**How to complete this task**
Extract each line holding the word "black" from the entries.

[Records from a collection]
*-*-*

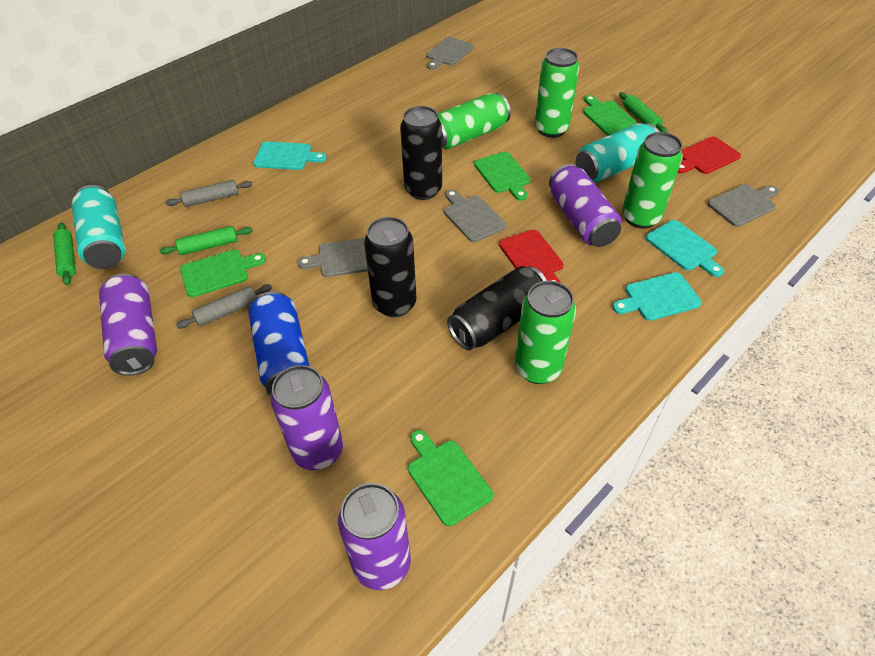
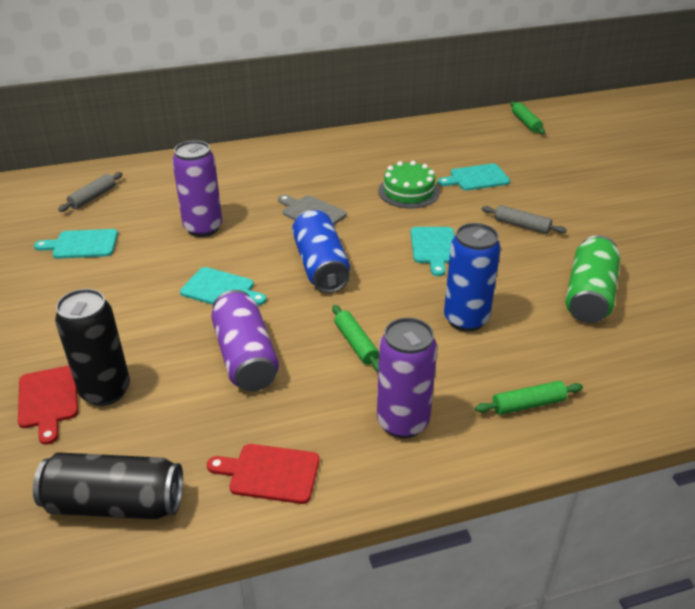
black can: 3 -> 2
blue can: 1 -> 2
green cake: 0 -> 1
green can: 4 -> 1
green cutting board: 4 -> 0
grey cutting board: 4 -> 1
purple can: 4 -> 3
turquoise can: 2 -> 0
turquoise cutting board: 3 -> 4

*-*-*

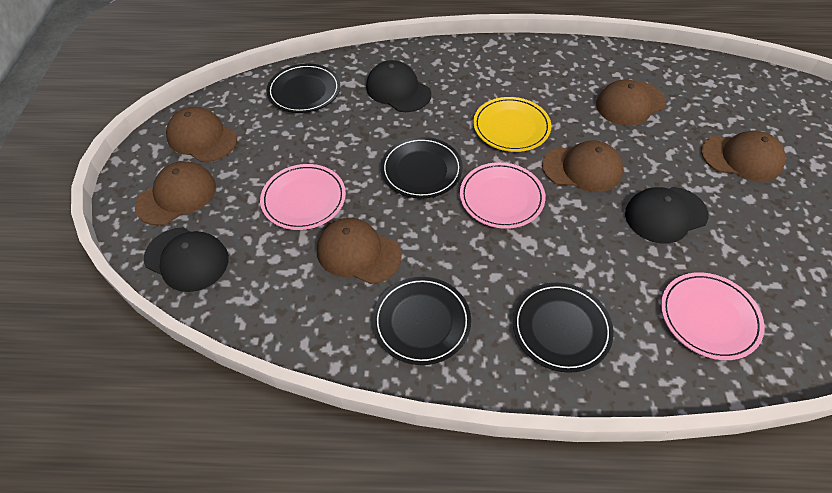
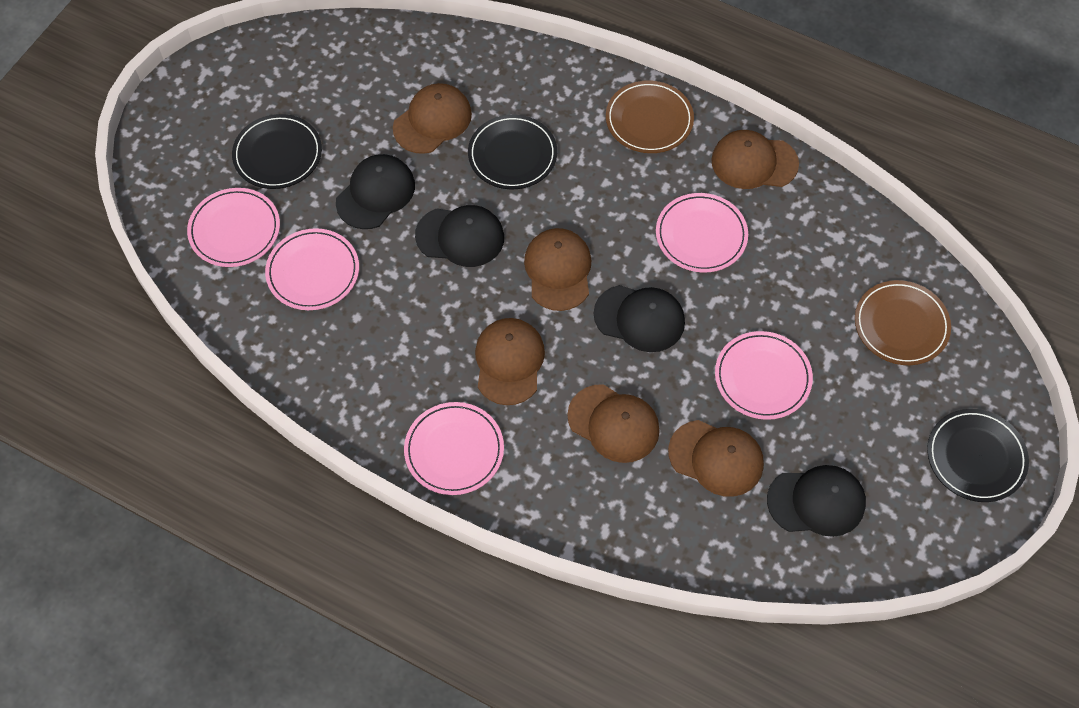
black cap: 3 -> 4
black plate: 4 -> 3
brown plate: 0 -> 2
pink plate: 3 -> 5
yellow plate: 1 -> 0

*-*-*

**Answer space**
black can: 3 -> 2
black cap: 3 -> 4
black plate: 4 -> 3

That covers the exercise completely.